Records from a data source:
◇ ◇ ◇ ◇ ◇ ◇ ◇

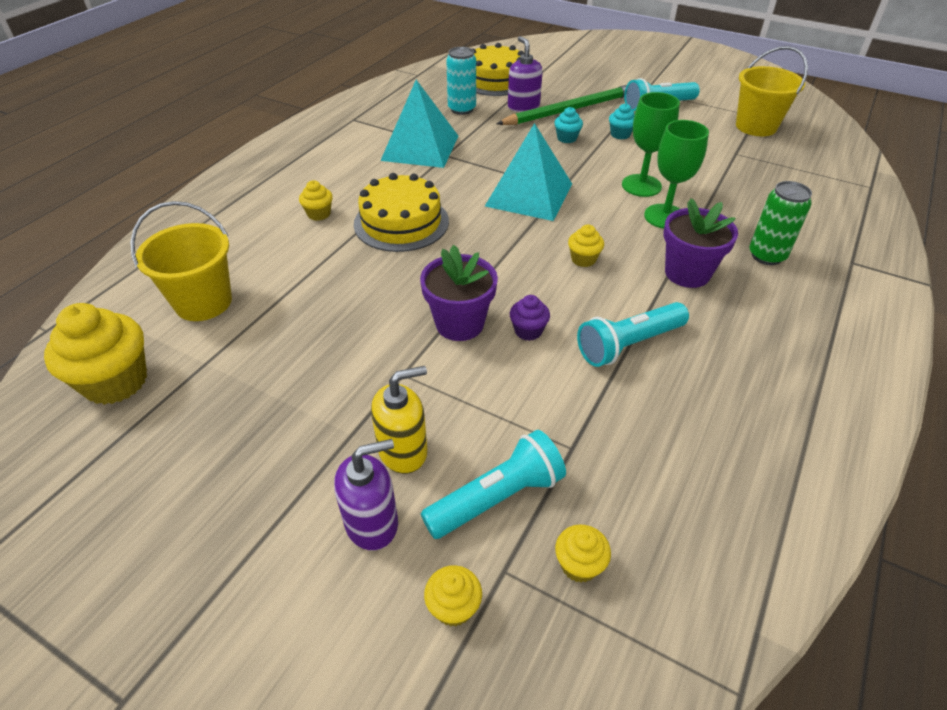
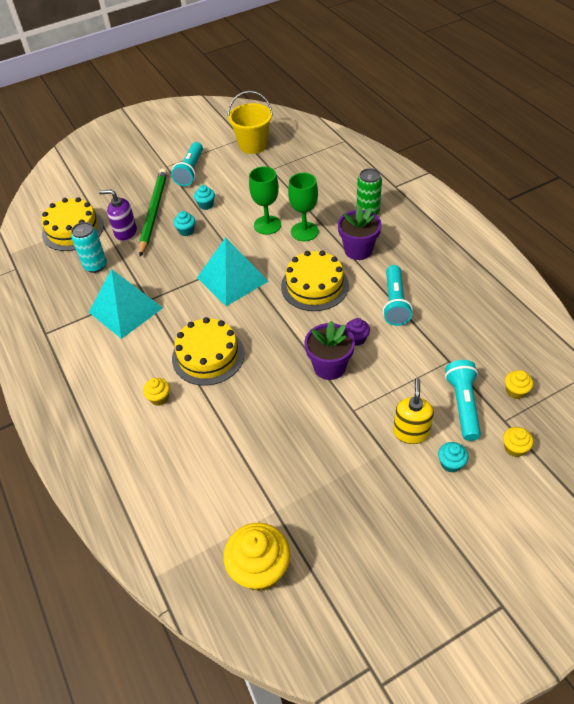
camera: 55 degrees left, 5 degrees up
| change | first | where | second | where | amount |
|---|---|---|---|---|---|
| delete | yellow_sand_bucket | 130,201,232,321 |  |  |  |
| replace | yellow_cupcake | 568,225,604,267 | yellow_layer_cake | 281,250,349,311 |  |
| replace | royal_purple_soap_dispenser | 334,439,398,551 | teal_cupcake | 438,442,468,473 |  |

◇ ◇ ◇ ◇ ◇ ◇ ◇

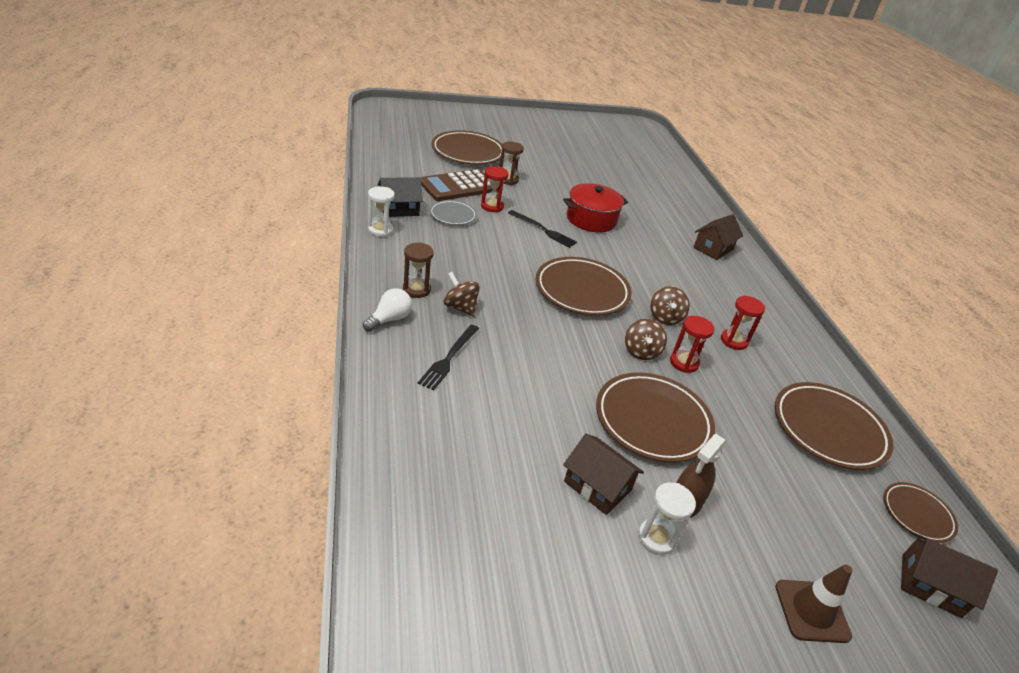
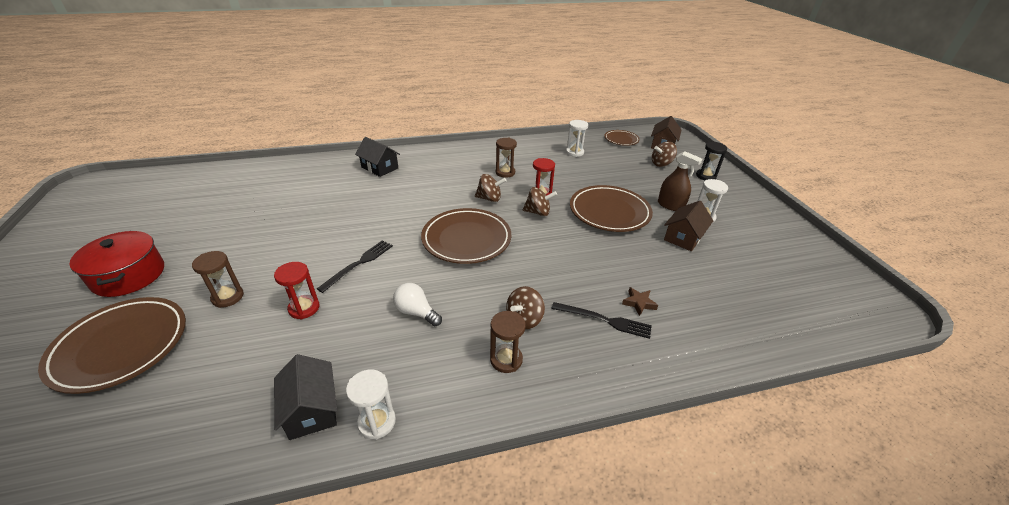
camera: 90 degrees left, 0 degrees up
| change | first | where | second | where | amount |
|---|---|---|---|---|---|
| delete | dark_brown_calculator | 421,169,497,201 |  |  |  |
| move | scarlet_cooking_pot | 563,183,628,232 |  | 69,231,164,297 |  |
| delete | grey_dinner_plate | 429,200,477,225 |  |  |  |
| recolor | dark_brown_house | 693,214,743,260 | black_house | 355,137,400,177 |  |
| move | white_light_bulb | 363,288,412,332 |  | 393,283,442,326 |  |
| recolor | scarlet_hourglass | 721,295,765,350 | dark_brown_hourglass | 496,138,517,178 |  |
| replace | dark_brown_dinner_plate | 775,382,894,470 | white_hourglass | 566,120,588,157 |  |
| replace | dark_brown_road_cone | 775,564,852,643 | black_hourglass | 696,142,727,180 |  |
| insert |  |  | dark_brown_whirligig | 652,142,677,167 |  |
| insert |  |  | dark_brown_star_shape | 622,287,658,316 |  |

◇ ◇ ◇ ◇ ◇ ◇ ◇

(Assignment):
Counting only lines that contain the word "recolor", state how many appear in the entries, and add nothing.

(Solution for this exercise):
2